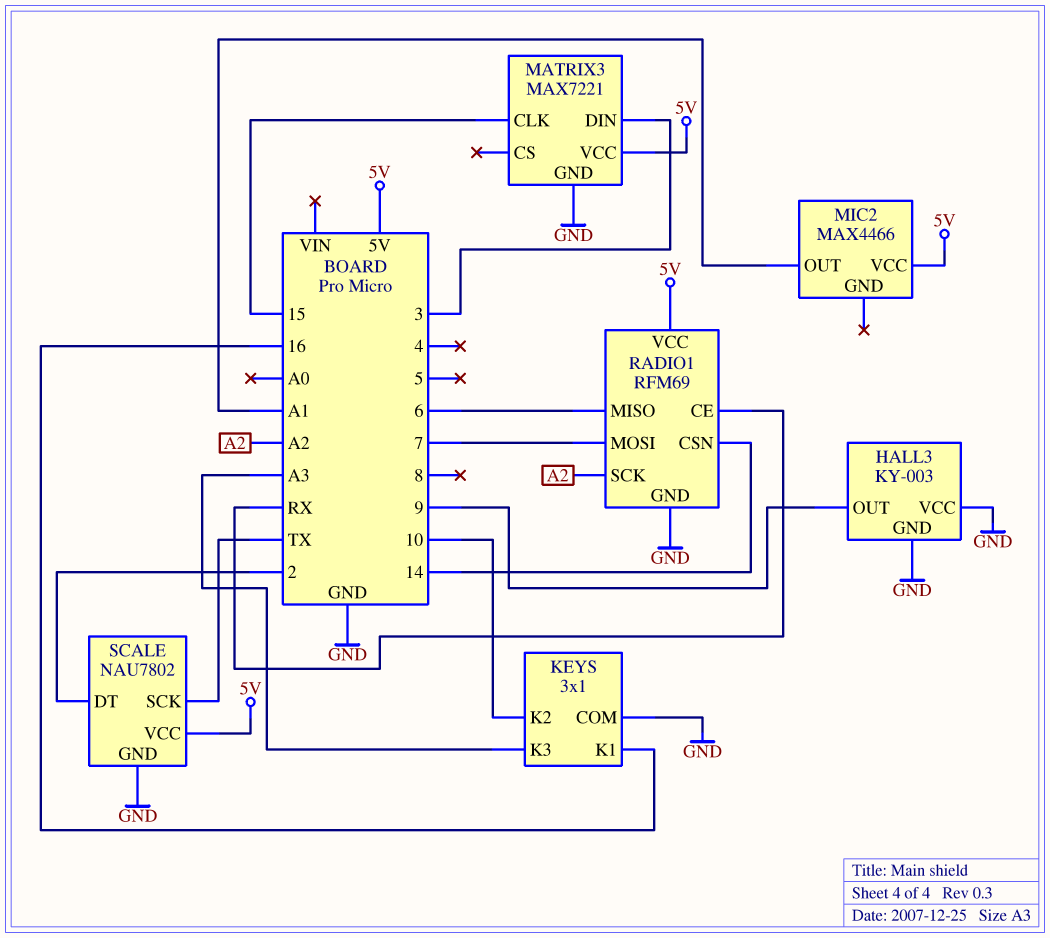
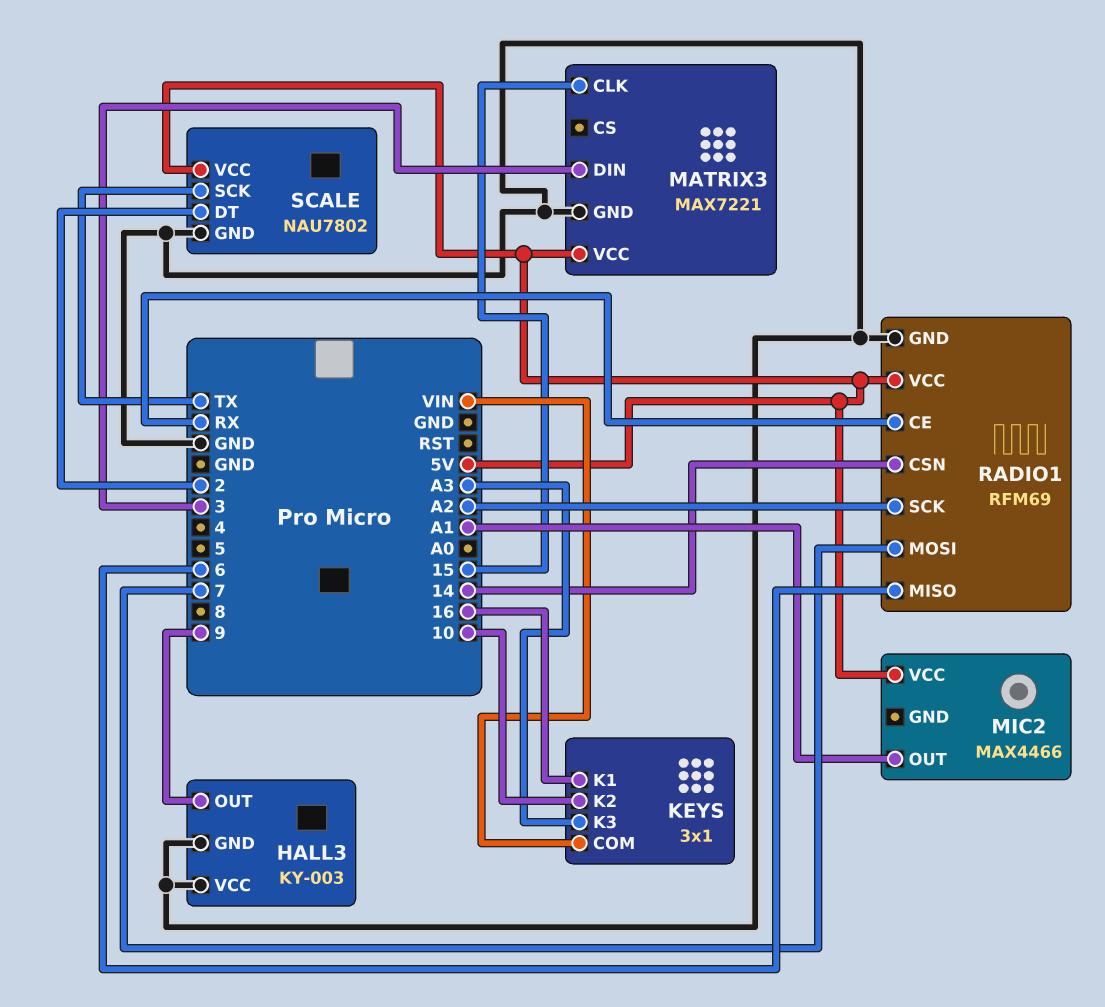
KEYS pin COM: GND -> VIN

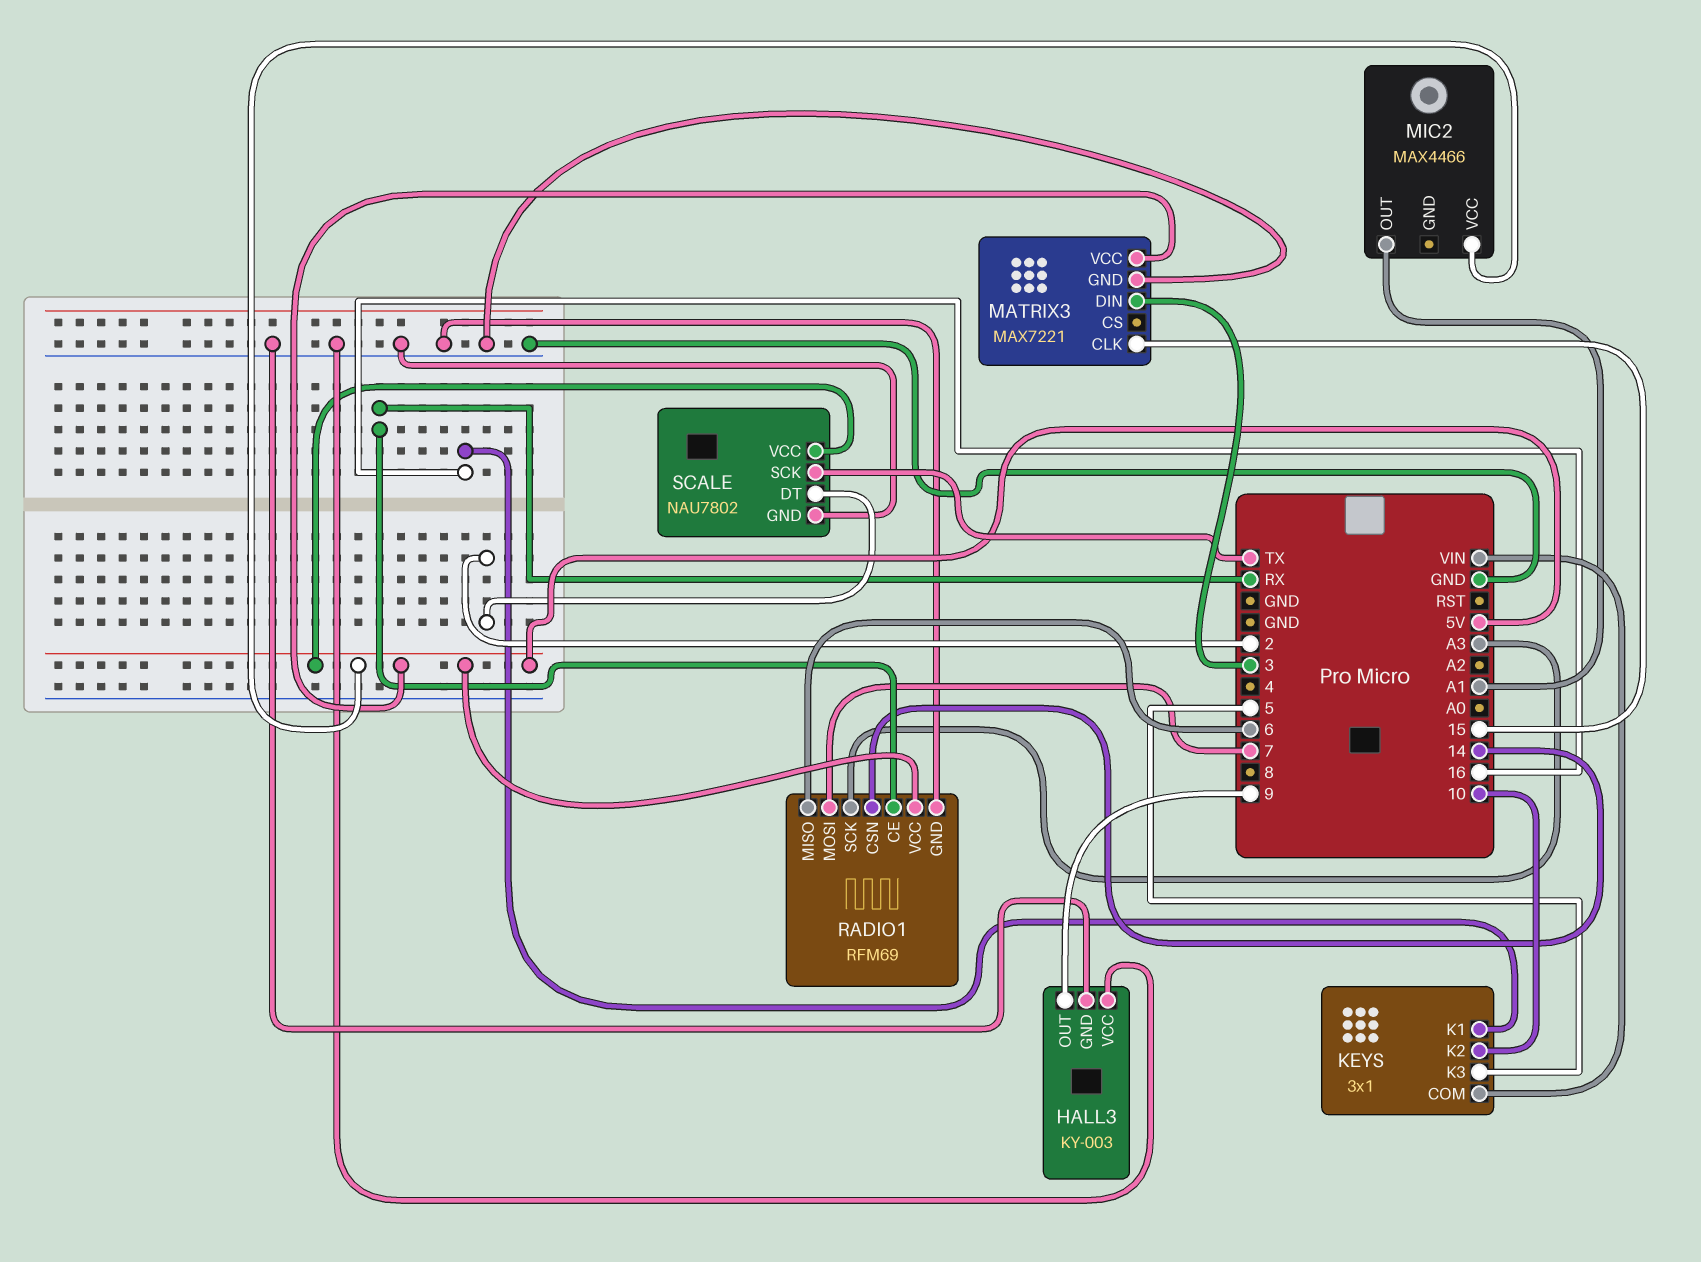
KEYS pin K3: A3 -> 5
RADIO1 pin SCK: A2 -> A3

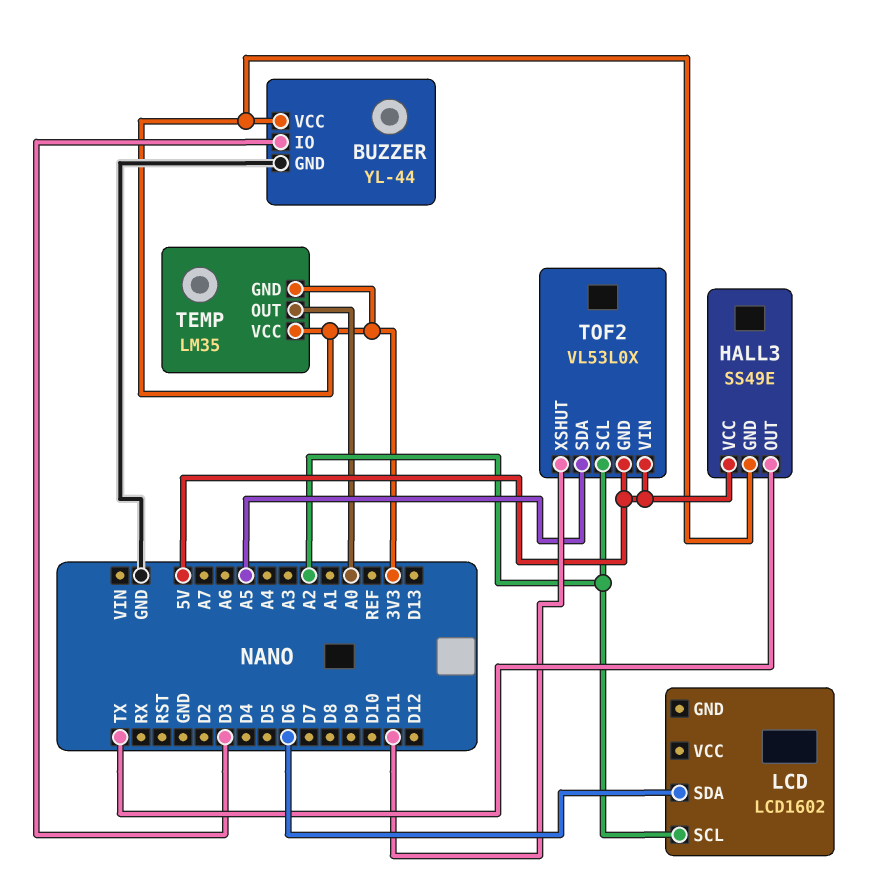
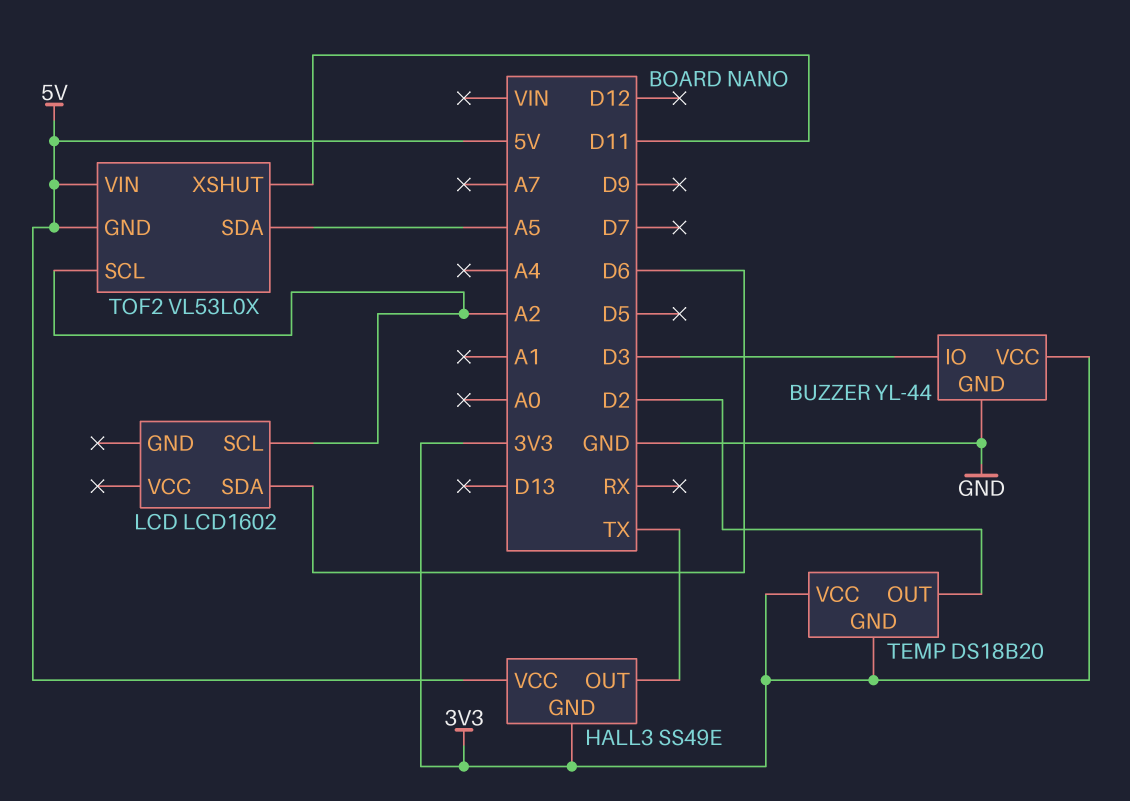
TEMP: LM35 -> DS18B20
TEMP pin OUT: A0 -> D2

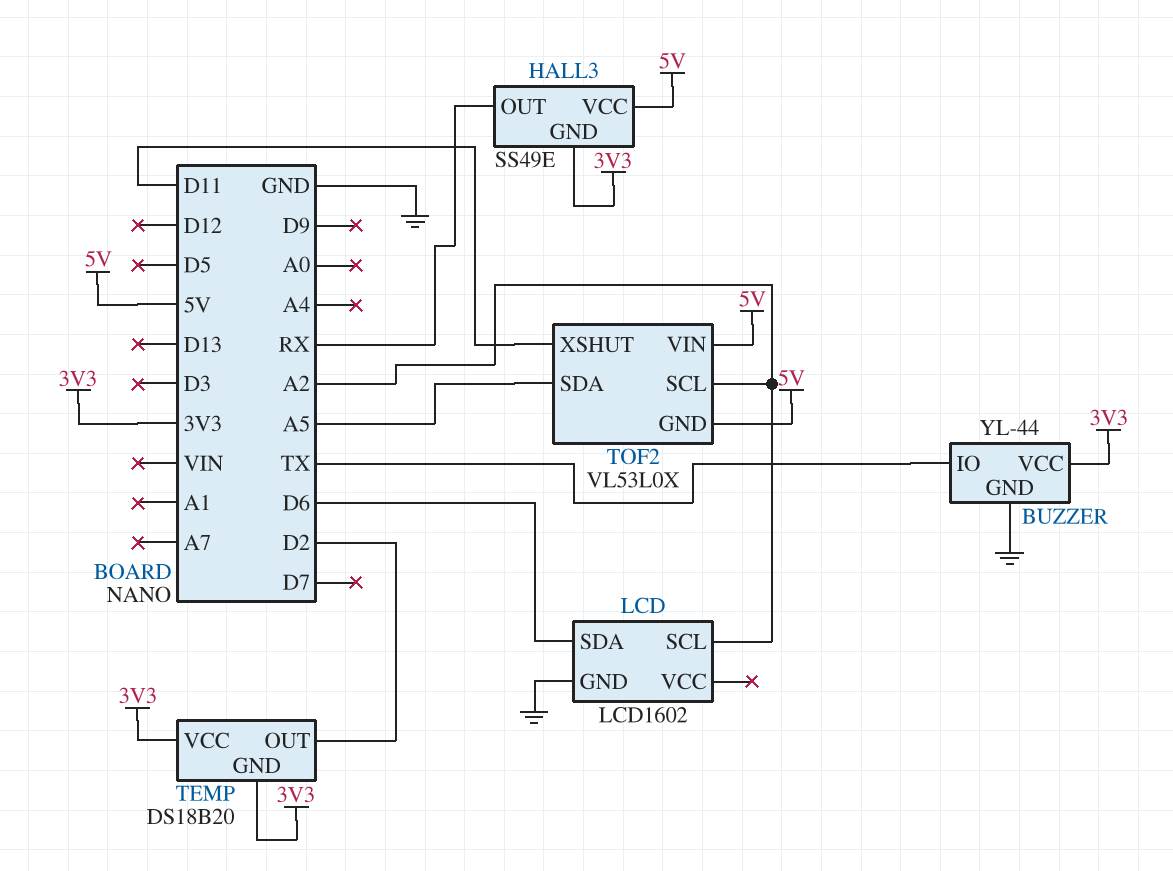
BUZZER pin IO: D3 -> TX
HALL3 pin OUT: TX -> RX
LCD pin GND: none -> GND

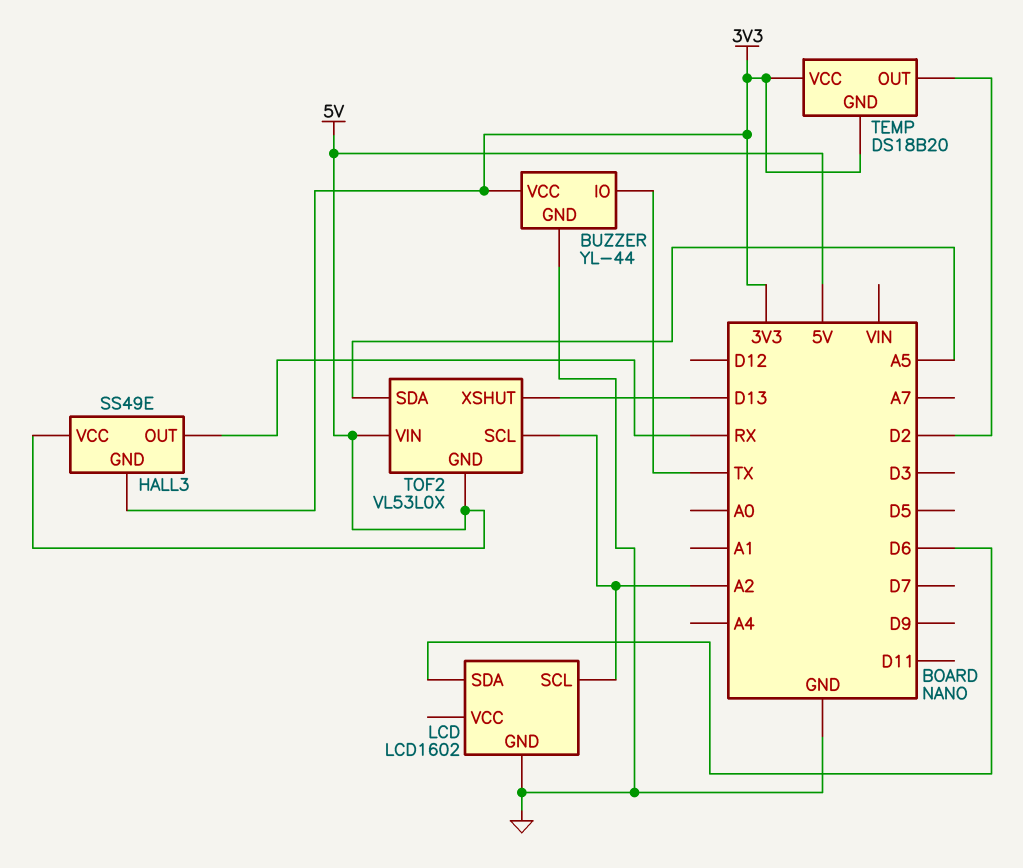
TOF2 pin XSHUT: D11 -> D13

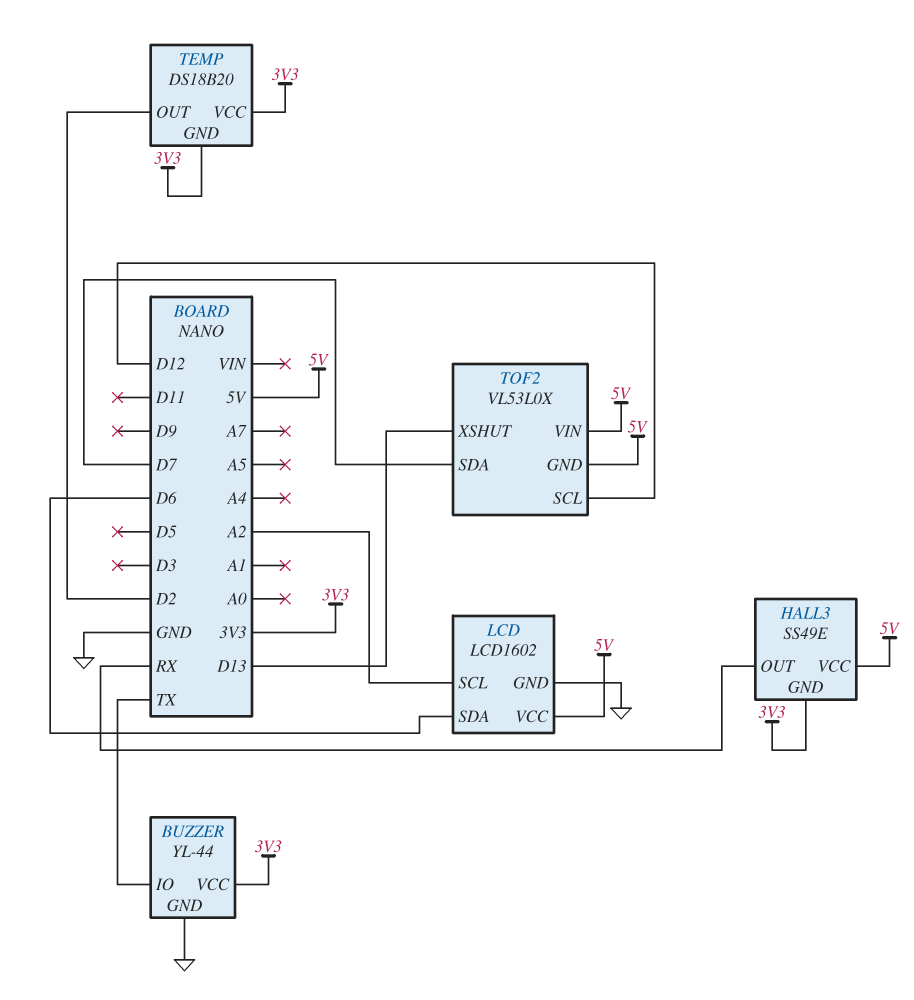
LCD pin VCC: none -> 5V
TOF2 pin SCL: A2 -> D12
TOF2 pin SDA: A5 -> D7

····················

▶ Work instructions
Please reproduce every entry above exactly, but leave out the pictures.

▶ The answer
KEYS pin COM: GND -> VIN

KEYS pin K3: A3 -> 5
RADIO1 pin SCK: A2 -> A3

TEMP: LM35 -> DS18B20
TEMP pin OUT: A0 -> D2

BUZZER pin IO: D3 -> TX
HALL3 pin OUT: TX -> RX
LCD pin GND: none -> GND

TOF2 pin XSHUT: D11 -> D13

LCD pin VCC: none -> 5V
TOF2 pin SCL: A2 -> D12
TOF2 pin SDA: A5 -> D7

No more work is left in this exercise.